[Start of section]

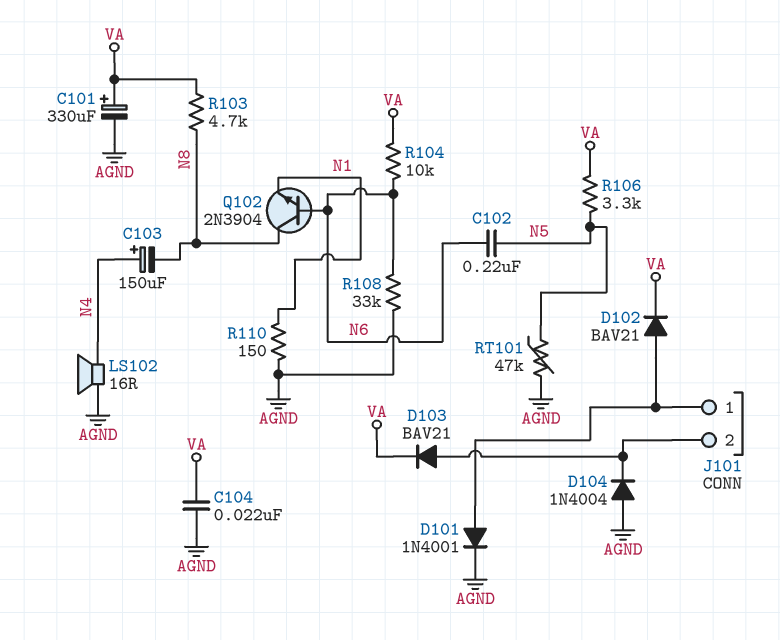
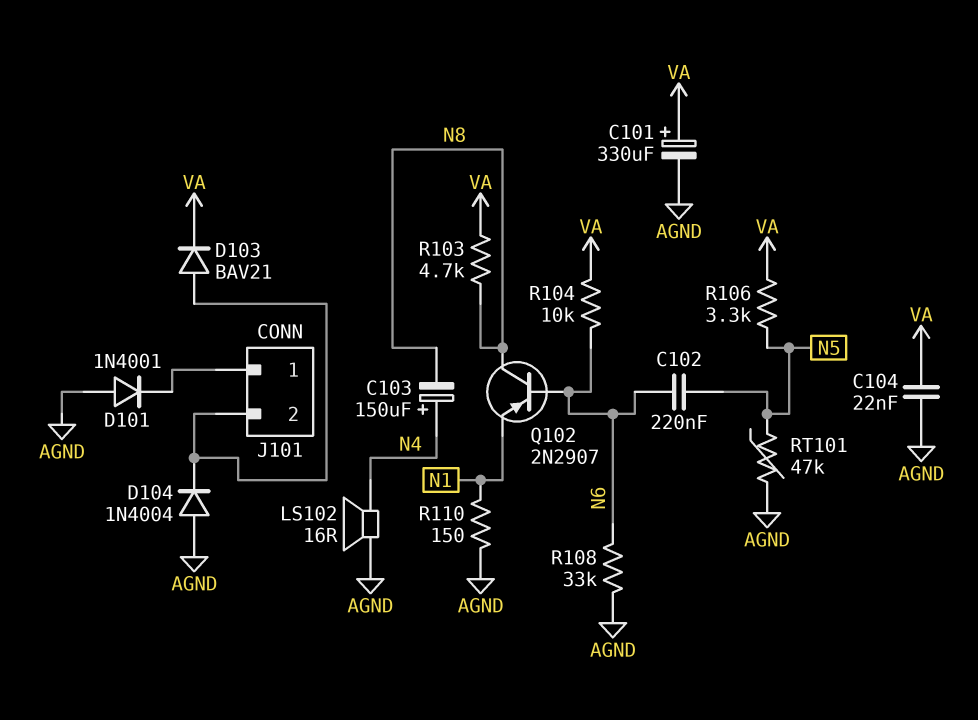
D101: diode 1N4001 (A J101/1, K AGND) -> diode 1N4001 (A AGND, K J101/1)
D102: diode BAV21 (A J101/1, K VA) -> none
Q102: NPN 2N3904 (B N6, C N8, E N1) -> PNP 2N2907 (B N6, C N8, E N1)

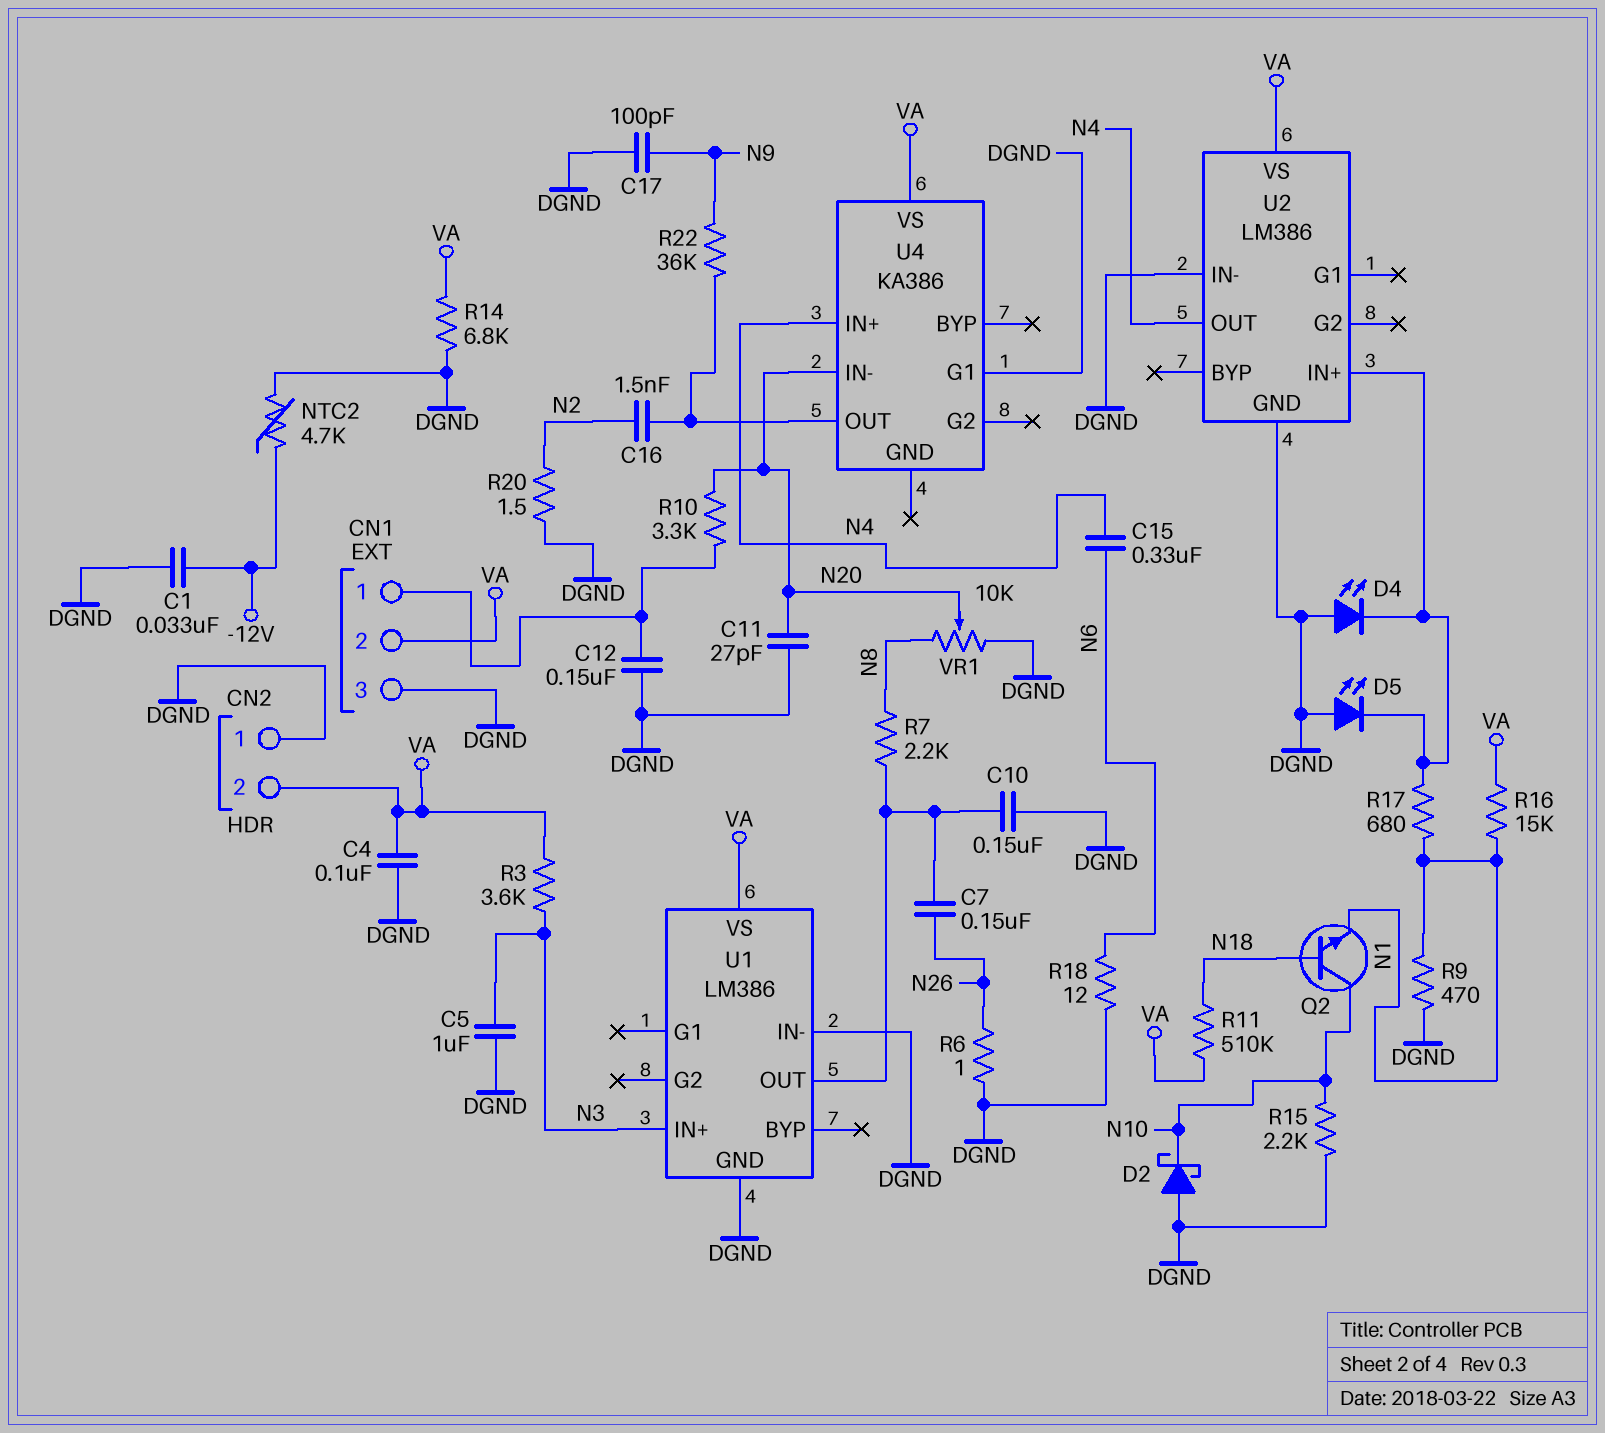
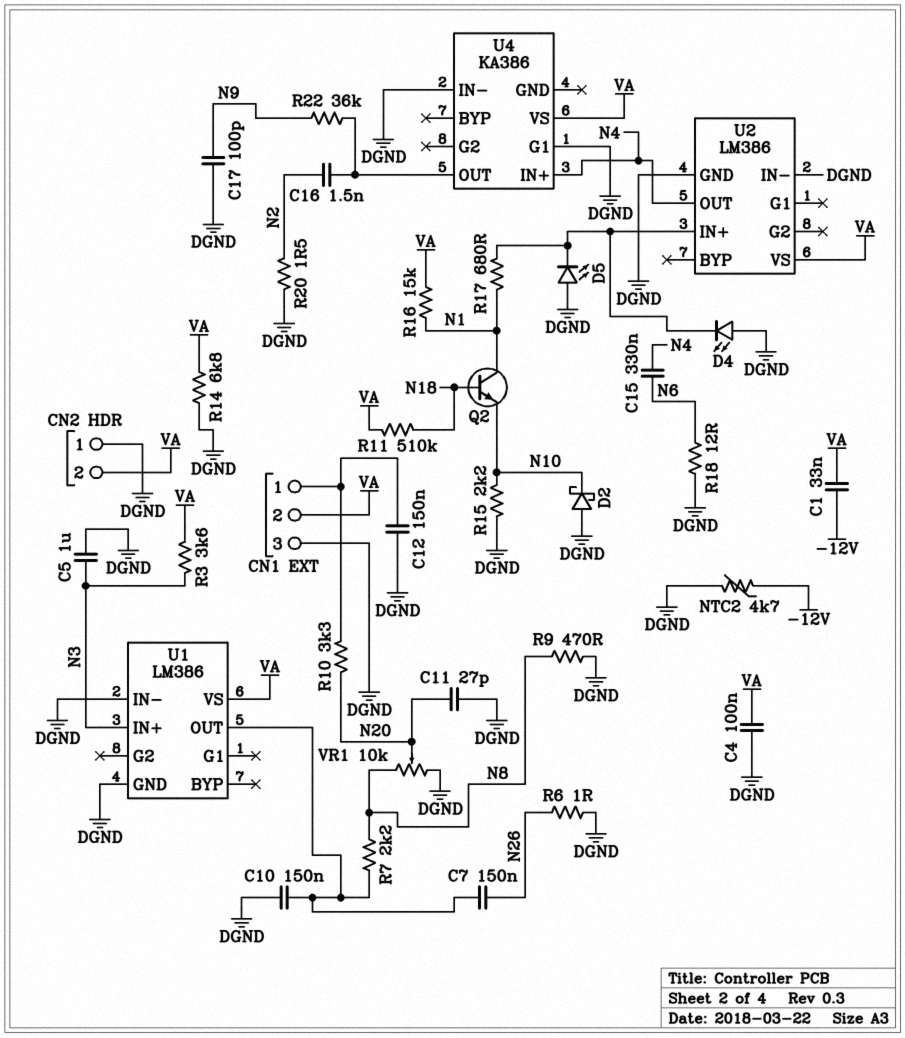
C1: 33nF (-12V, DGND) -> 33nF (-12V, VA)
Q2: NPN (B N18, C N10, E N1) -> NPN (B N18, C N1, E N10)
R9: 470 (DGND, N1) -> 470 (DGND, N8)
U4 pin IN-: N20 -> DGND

[End of section]
[Start of section]

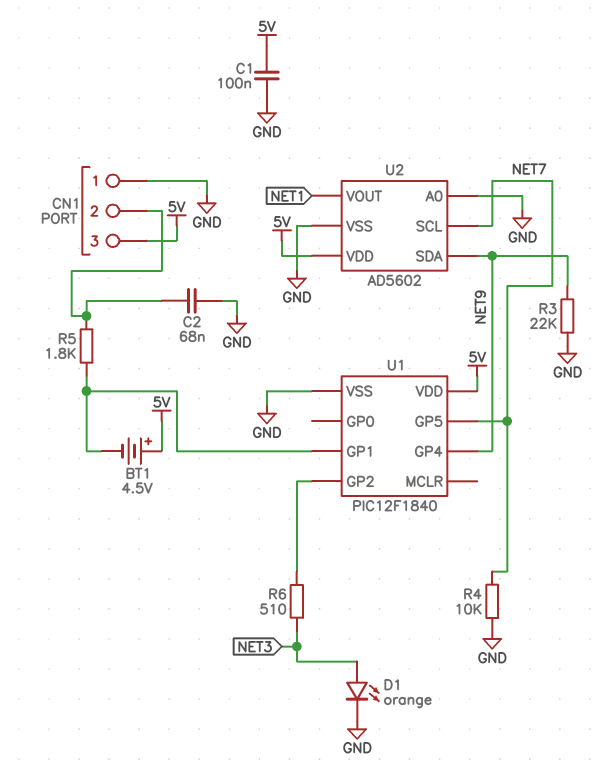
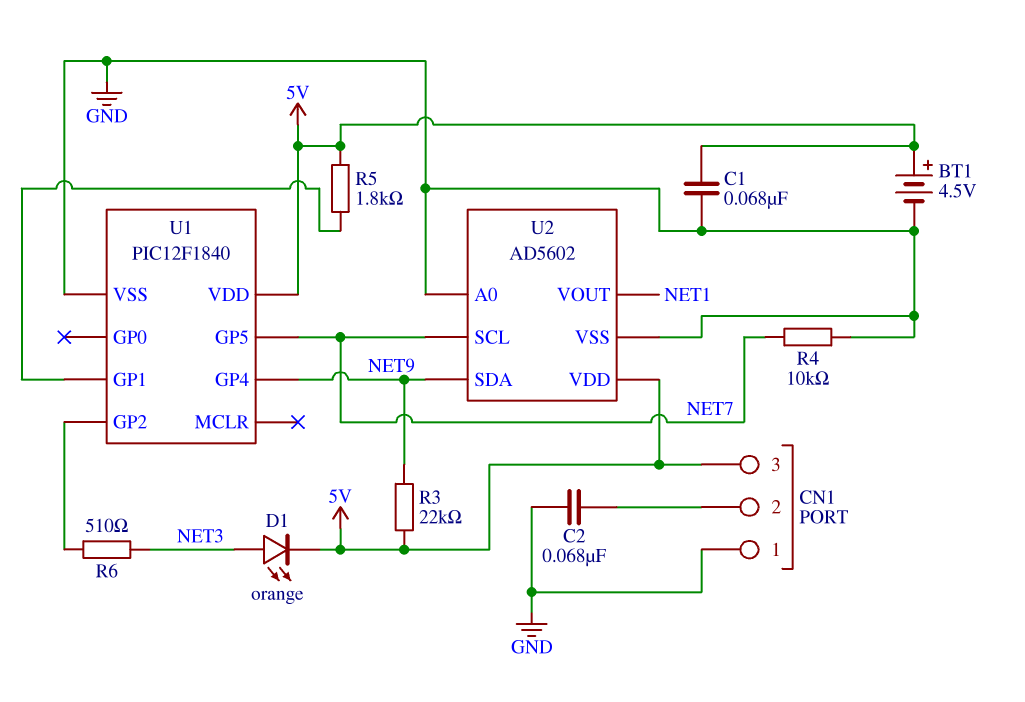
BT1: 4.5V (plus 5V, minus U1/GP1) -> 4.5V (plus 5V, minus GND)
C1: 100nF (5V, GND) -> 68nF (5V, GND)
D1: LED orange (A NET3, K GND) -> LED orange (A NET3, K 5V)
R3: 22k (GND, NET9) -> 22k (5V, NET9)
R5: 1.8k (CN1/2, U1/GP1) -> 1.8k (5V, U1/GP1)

[End of section]
[Start of section]

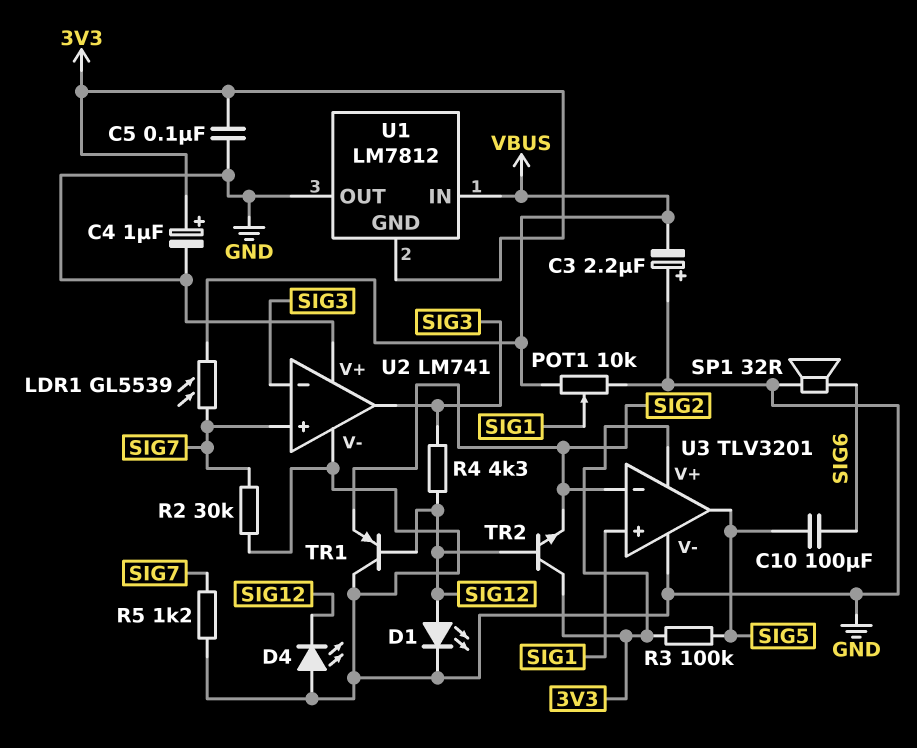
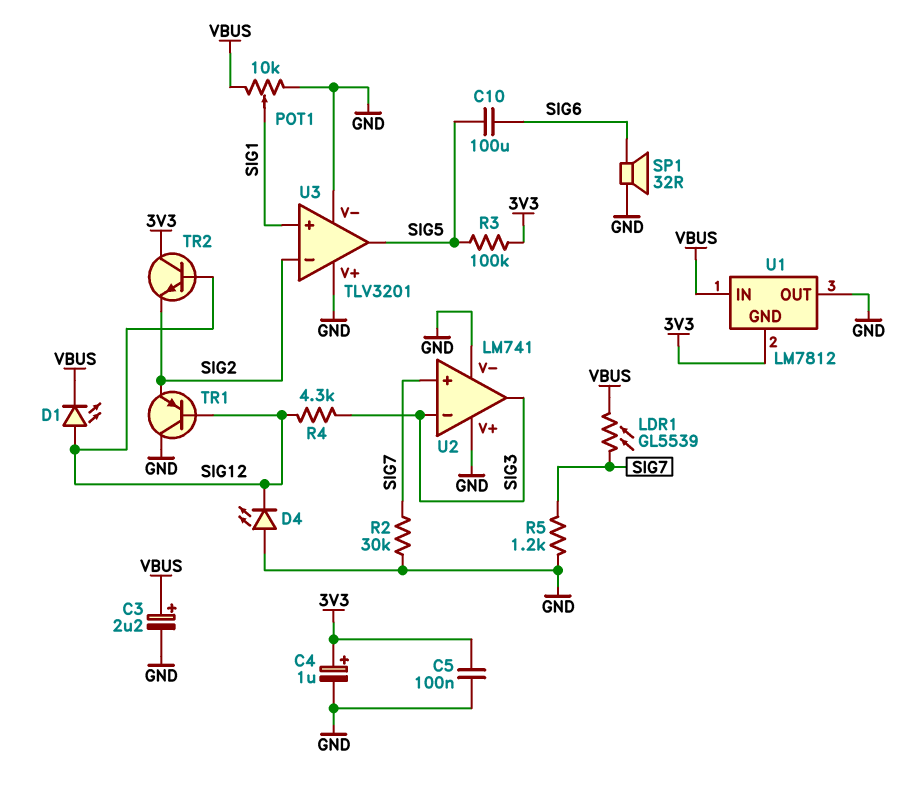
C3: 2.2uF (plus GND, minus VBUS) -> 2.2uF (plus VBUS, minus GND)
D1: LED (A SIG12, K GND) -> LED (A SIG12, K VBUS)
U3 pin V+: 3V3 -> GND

[End of section]

Your objective:
Please state how many lines of the entries above include the string "DGND", giving the number and nothing more.

Task result:
3